- _INFORMATION GIVEN_:

((

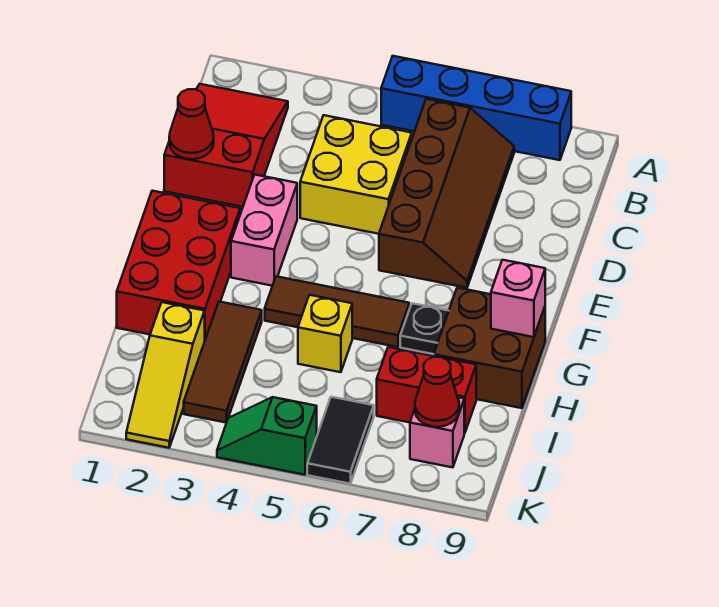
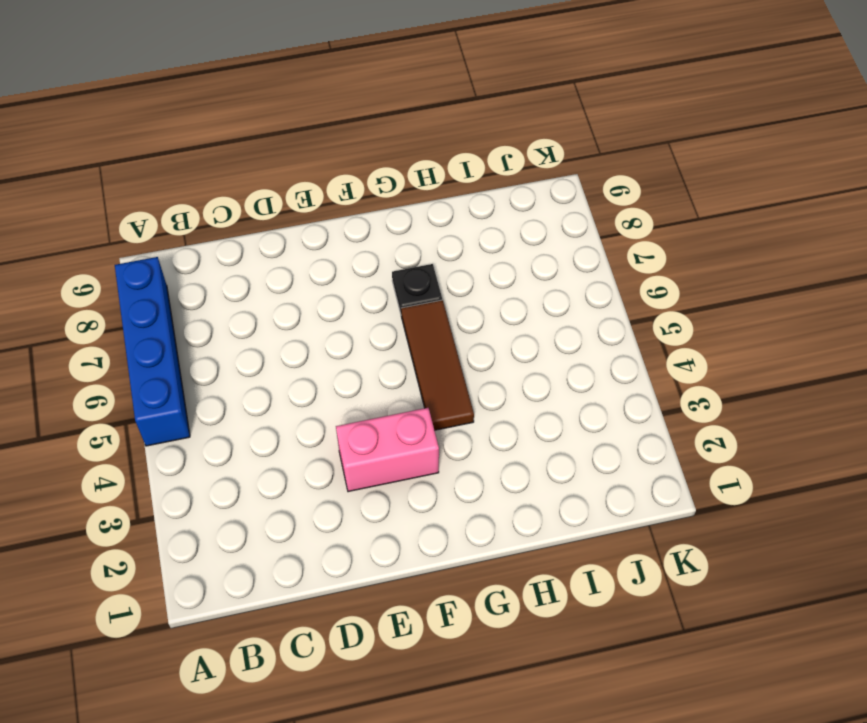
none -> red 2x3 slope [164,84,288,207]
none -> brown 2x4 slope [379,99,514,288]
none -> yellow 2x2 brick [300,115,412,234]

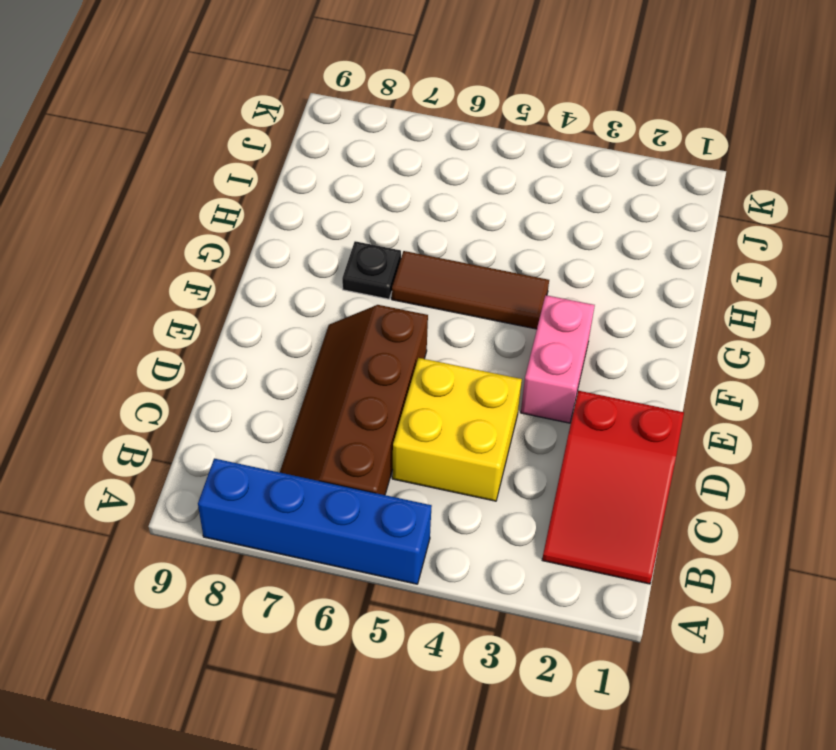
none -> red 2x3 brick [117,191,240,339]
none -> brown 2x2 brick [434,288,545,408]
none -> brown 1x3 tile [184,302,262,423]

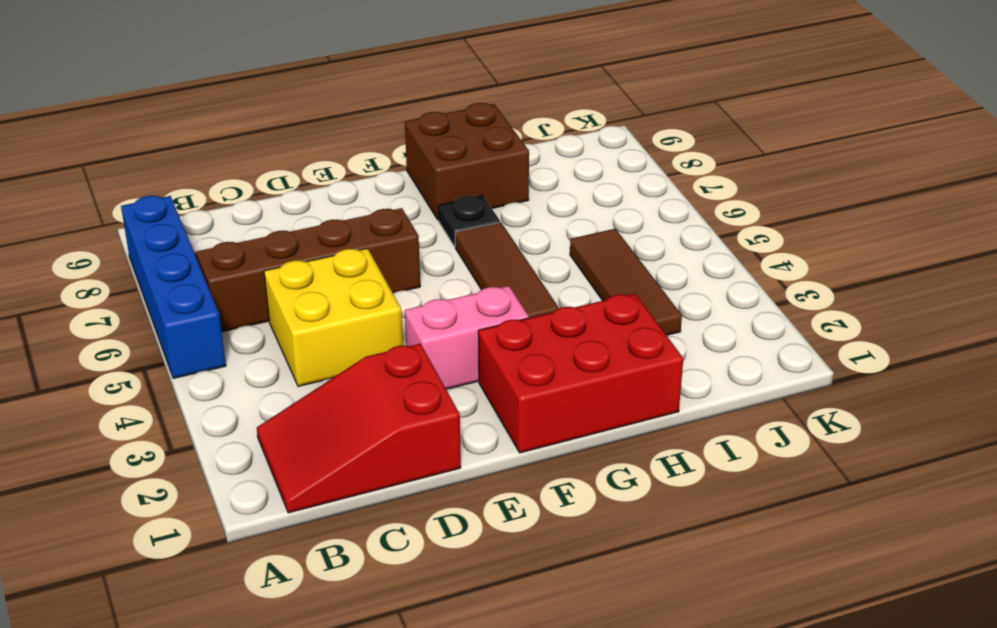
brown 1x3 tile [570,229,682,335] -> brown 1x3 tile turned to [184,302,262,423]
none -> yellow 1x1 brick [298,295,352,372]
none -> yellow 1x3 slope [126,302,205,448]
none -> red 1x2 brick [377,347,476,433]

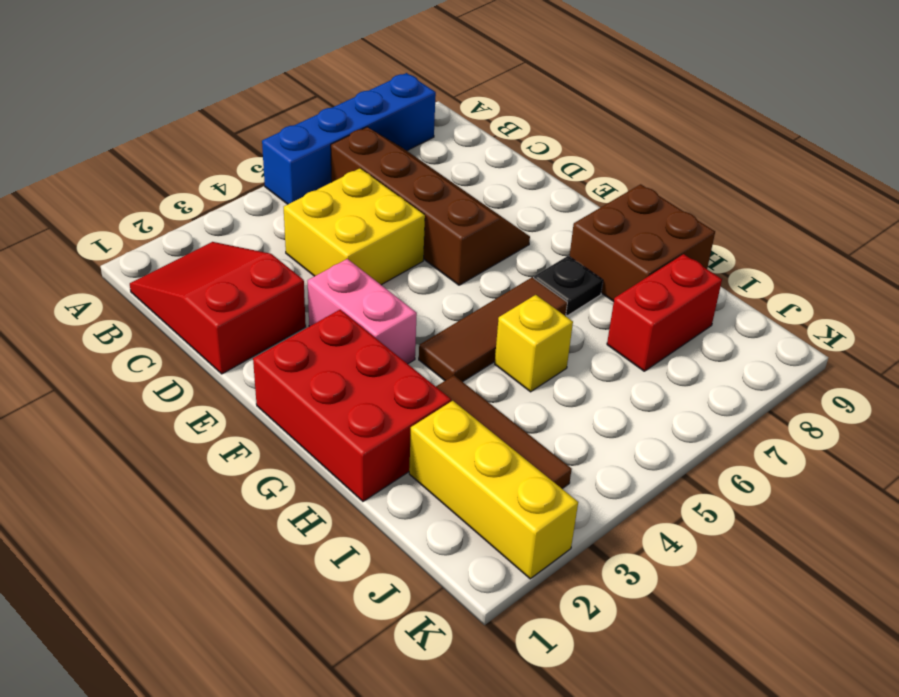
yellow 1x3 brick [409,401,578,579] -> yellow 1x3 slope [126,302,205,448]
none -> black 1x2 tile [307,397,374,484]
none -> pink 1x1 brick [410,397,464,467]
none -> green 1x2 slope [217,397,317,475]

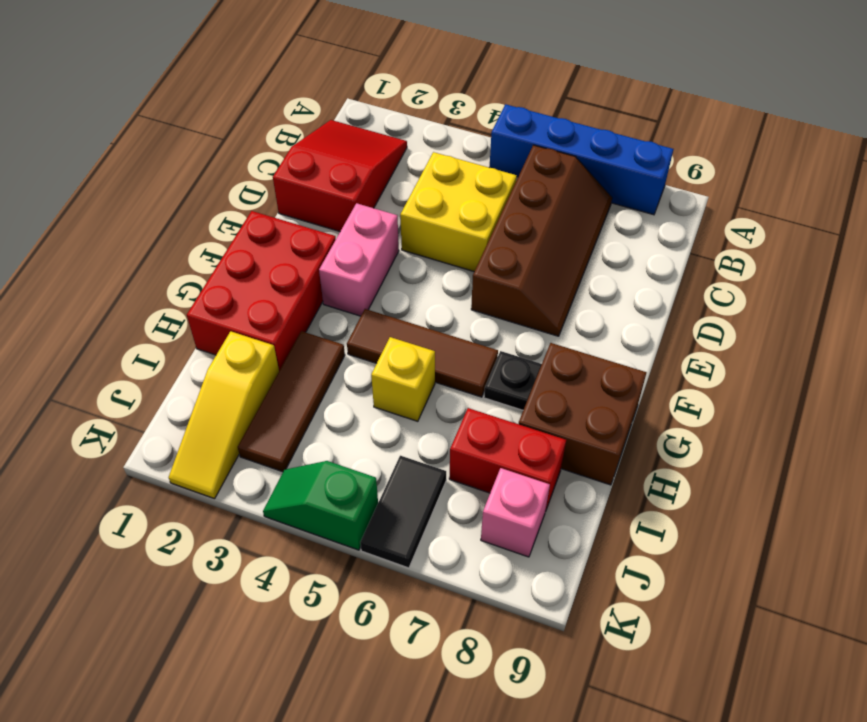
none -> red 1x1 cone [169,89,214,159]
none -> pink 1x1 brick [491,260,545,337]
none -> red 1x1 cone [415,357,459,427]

))

- _ABOUT THIS EXERCISE_:
Restate, word for word, the entries above, dropping any picture.

- _TASK RESPONSE_:
none -> red 2x3 slope [164,84,288,207]
none -> brown 2x4 slope [379,99,514,288]
none -> yellow 2x2 brick [300,115,412,234]

none -> red 2x3 brick [117,191,240,339]
none -> brown 2x2 brick [434,288,545,408]
none -> brown 1x3 tile [184,302,262,423]

brown 1x3 tile [570,229,682,335] -> brown 1x3 tile turned to [184,302,262,423]
none -> yellow 1x1 brick [298,295,352,372]
none -> yellow 1x3 slope [126,302,205,448]
none -> red 1x2 brick [377,347,476,433]

yellow 1x3 brick [409,401,578,579] -> yellow 1x3 slope [126,302,205,448]
none -> black 1x2 tile [307,397,374,484]
none -> pink 1x1 brick [410,397,464,467]
none -> green 1x2 slope [217,397,317,475]

none -> red 1x1 cone [169,89,214,159]
none -> pink 1x1 brick [491,260,545,337]
none -> red 1x1 cone [415,357,459,427]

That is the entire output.